REQUIRED WORK: Take the line with "none -> black 1x3 brick [373,130,493,212]" as the first and the last line of the data as the end. Write out both and every line between exactly, except pictures.

Scene difference descriptions:
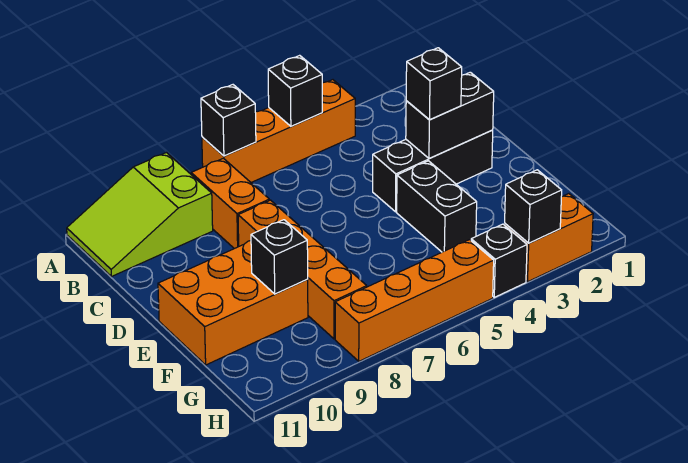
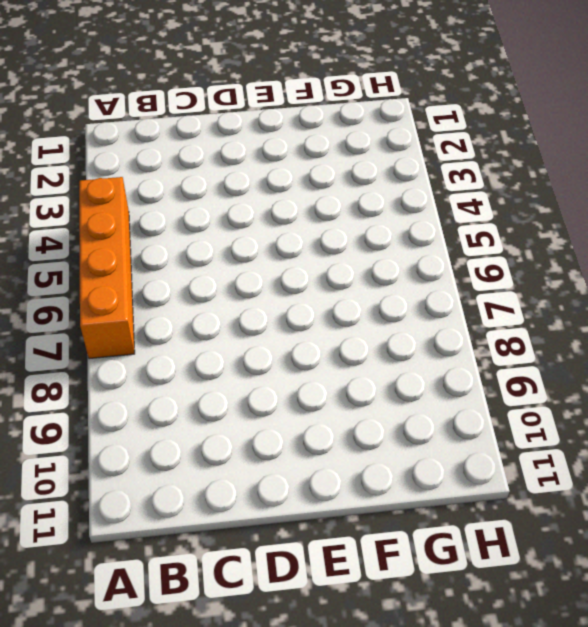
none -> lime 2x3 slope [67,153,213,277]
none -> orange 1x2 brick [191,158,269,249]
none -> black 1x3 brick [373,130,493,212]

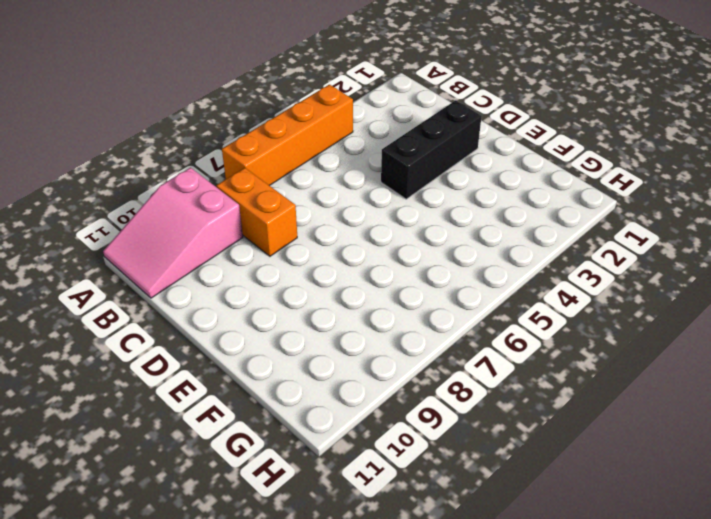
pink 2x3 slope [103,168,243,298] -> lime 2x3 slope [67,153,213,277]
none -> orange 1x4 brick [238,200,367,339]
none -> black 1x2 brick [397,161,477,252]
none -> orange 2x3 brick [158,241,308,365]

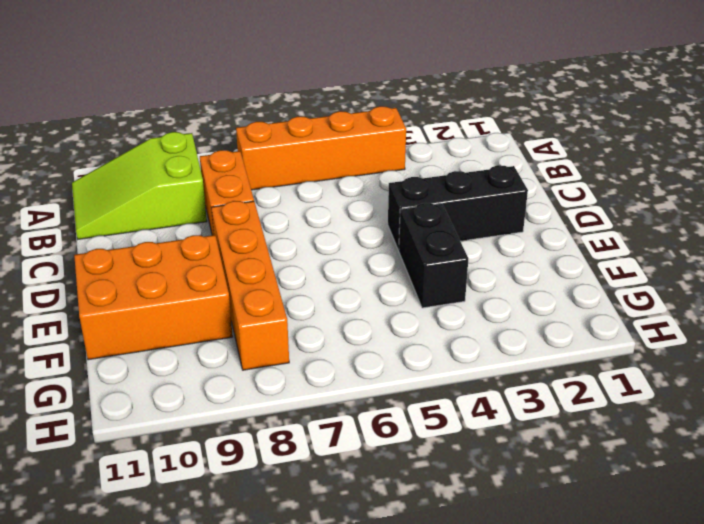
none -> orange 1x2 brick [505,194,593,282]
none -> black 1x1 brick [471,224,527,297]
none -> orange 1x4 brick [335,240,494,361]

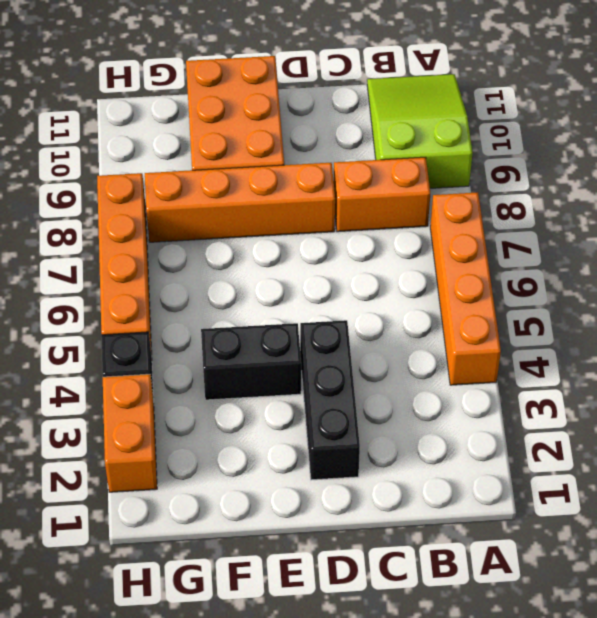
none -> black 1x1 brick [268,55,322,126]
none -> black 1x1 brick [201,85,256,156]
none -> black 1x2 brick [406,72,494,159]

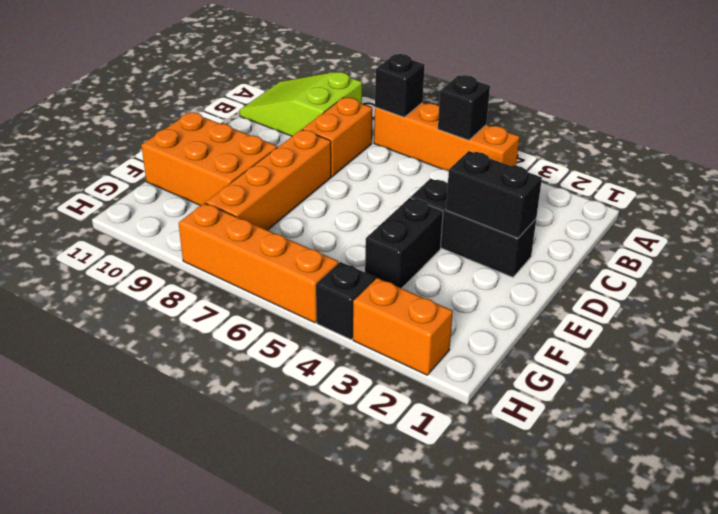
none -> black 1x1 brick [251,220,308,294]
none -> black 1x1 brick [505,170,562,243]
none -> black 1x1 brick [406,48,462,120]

EXERCISE SOLUTION:
none -> black 1x3 brick [373,130,493,212]

pink 2x3 slope [103,168,243,298] -> lime 2x3 slope [67,153,213,277]
none -> orange 1x4 brick [238,200,367,339]
none -> black 1x2 brick [397,161,477,252]
none -> orange 2x3 brick [158,241,308,365]

none -> orange 1x2 brick [505,194,593,282]
none -> black 1x1 brick [471,224,527,297]
none -> orange 1x4 brick [335,240,494,361]

none -> black 1x1 brick [268,55,322,126]
none -> black 1x1 brick [201,85,256,156]
none -> black 1x2 brick [406,72,494,159]

none -> black 1x1 brick [251,220,308,294]
none -> black 1x1 brick [505,170,562,243]
none -> black 1x1 brick [406,48,462,120]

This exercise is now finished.